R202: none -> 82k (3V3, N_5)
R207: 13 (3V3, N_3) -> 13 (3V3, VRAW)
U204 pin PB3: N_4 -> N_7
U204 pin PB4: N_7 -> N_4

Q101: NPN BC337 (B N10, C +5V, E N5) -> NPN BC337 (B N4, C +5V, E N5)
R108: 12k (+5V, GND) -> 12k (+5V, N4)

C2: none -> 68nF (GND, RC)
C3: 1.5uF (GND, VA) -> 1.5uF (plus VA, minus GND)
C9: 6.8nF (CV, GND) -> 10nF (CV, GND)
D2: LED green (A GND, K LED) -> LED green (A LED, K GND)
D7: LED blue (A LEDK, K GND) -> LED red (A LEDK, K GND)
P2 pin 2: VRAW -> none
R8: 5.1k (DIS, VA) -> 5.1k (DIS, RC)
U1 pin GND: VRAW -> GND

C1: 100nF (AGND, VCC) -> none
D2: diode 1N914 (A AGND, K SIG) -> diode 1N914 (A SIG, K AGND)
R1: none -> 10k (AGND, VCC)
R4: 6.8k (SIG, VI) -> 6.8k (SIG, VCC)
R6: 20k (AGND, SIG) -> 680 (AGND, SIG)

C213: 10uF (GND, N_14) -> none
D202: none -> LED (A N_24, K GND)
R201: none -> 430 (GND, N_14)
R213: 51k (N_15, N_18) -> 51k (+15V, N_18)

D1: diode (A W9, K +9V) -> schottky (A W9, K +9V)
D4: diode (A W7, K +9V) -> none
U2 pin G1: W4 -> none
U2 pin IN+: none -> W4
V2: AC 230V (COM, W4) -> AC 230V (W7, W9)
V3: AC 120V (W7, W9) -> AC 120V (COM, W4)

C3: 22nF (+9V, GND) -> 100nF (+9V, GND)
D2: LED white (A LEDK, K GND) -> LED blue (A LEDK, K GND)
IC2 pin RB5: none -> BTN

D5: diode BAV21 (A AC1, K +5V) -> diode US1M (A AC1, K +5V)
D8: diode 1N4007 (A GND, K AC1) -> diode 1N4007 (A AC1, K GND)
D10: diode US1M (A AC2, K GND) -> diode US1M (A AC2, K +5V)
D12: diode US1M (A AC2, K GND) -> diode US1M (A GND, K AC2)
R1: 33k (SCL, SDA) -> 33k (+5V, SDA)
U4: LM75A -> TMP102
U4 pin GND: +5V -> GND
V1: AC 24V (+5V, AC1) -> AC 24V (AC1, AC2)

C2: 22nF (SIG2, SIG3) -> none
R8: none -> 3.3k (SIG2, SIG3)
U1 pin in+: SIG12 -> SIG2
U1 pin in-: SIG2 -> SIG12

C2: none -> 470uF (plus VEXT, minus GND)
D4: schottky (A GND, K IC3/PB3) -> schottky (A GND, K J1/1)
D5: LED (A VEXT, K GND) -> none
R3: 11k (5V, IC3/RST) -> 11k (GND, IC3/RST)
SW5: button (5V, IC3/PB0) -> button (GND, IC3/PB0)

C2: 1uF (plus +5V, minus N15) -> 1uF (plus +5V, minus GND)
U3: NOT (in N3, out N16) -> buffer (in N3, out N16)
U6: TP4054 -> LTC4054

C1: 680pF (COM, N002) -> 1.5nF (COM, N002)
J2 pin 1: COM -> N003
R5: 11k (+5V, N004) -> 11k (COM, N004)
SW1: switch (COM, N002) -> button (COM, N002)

++++++

▶ [WORK TO COMPLETE] Take the lines above from the one containing "D8: diode 1N4007" down to the one containing "U1 pin in-: SIG2 -> SIG12", and transcribe them exactly, both ends included.

▶ [RESULT FOR THIS TASK]
D8: diode 1N4007 (A GND, K AC1) -> diode 1N4007 (A AC1, K GND)
D10: diode US1M (A AC2, K GND) -> diode US1M (A AC2, K +5V)
D12: diode US1M (A AC2, K GND) -> diode US1M (A GND, K AC2)
R1: 33k (SCL, SDA) -> 33k (+5V, SDA)
U4: LM75A -> TMP102
U4 pin GND: +5V -> GND
V1: AC 24V (+5V, AC1) -> AC 24V (AC1, AC2)

C2: 22nF (SIG2, SIG3) -> none
R8: none -> 3.3k (SIG2, SIG3)
U1 pin in+: SIG12 -> SIG2
U1 pin in-: SIG2 -> SIG12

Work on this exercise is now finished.